Starting at the top of the entries below, write out each line up to and including the one containing "green cube: [141,262,223,345]". Leave the pictures out.

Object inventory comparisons
• • • •

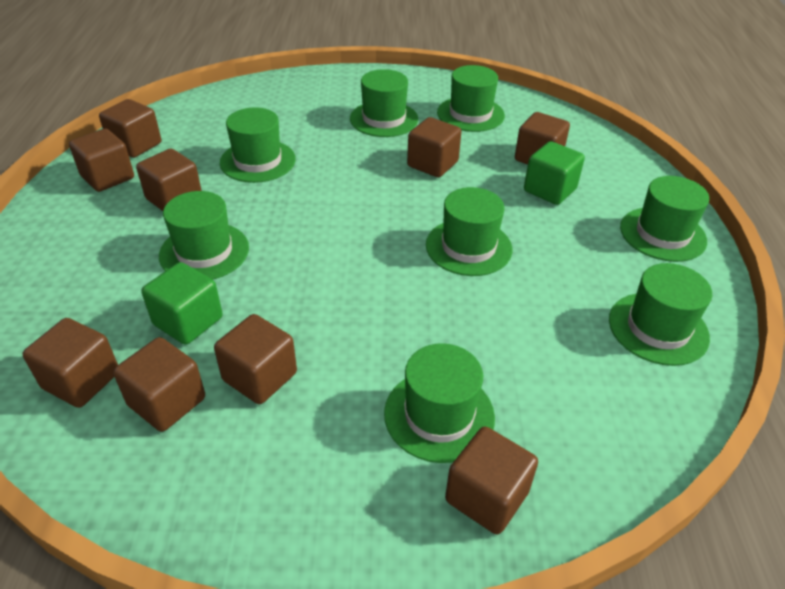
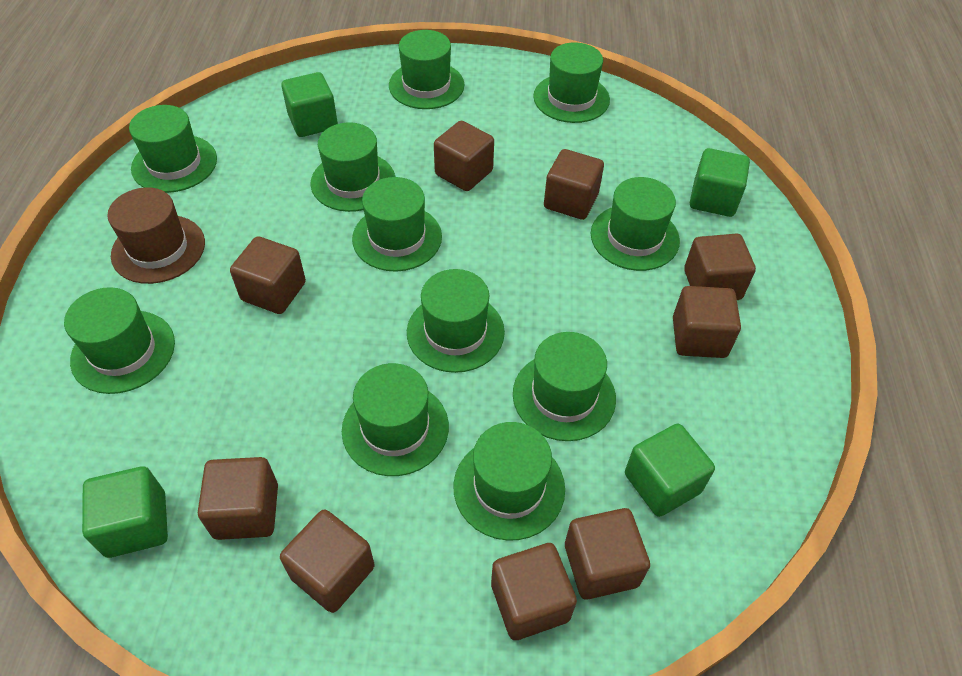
brown hat: none = 0 -> [107,187,205,284] = 1
green cube: [141,262,223,345] [524,141,585,205] = 2 -> [82,466,168,558] [281,72,338,137] [625,424,715,517] [690,148,750,217] = 4
green hat: [159,191,249,280] [220,107,296,183] [350,69,418,137] [384,343,495,463] [426,187,512,276] [437,65,505,132] [609,263,712,366] [620,176,709,262] = 8 -> [64,287,175,394] [129,105,217,193] [310,122,395,212] [342,363,449,476] [352,177,442,272] [389,30,464,109] [407,269,505,373] [453,422,565,541] [513,332,616,441] [533,42,610,123] [591,177,680,271] = 11

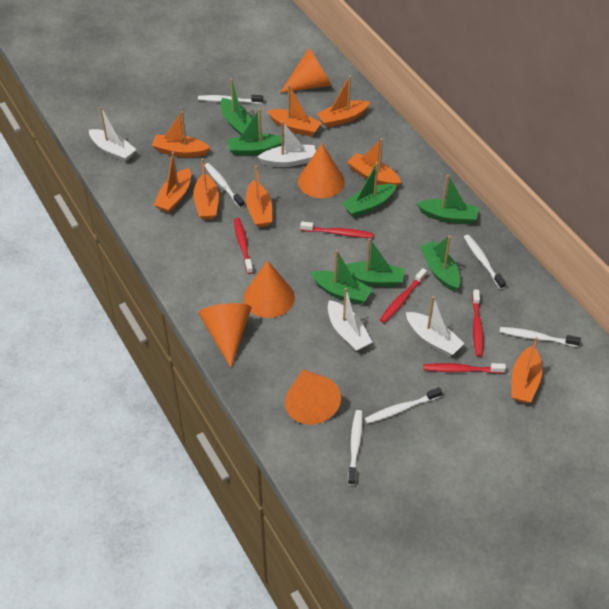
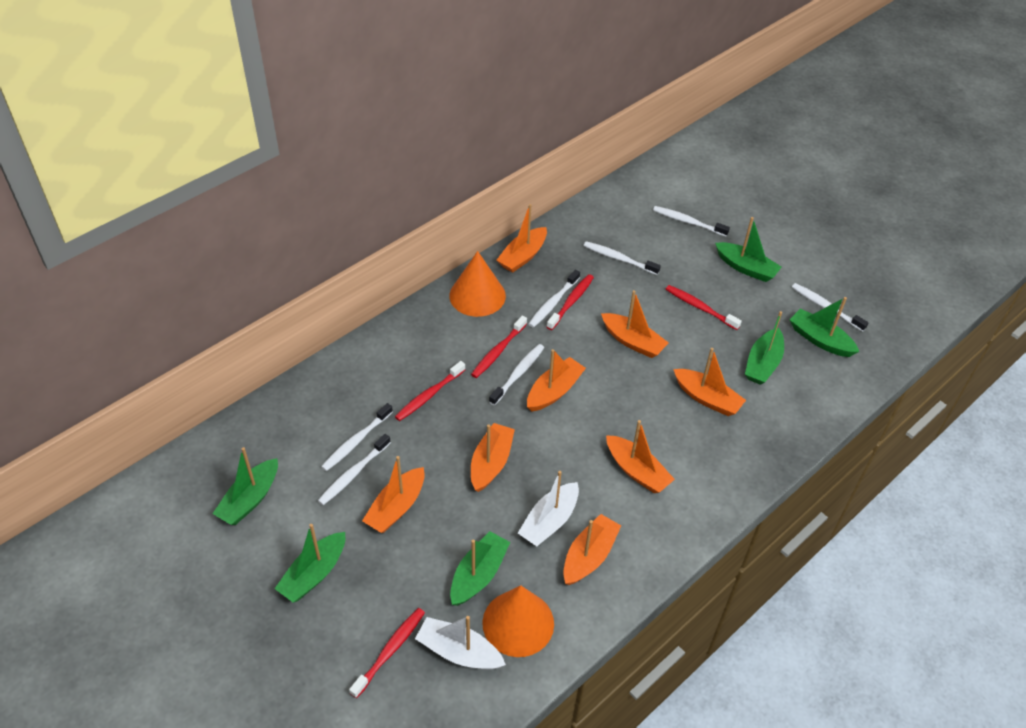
green boat: [221,79,252,135] [227,108,281,156] [310,250,372,304] [342,162,396,217] [346,238,404,287] [416,175,479,224] [420,236,460,291] = 7 -> [212,447,278,525] [274,524,345,602] [450,531,510,606] [715,217,782,282] [745,311,784,385] [789,297,859,357] = 6
orange cone: [198,303,251,367] [243,260,295,318] [280,48,332,93] [285,369,341,425] [298,144,345,198] = 5 -> [449,251,506,317] [482,586,554,657] = 2
white boat: [89,107,137,162] [258,121,316,167] [328,288,372,351] [406,296,465,356] = 4 -> [415,616,506,670] [518,471,579,546] = 2
white toothbrush: [198,95,263,104] [204,163,245,208] [348,410,363,485] [364,387,442,424] [464,235,506,289] [500,327,581,347] = 6 -> [318,434,391,505] [321,403,393,471] [489,344,544,405] [528,269,580,328] [583,241,661,275] [653,206,730,237] [792,283,869,332] = 7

• • • •

> Output of the task:
brown hat: none = 0 -> [107,187,205,284] = 1
green cube: [141,262,223,345] [524,141,585,205] = 2 -> [82,466,168,558] [281,72,338,137] [625,424,715,517] [690,148,750,217] = 4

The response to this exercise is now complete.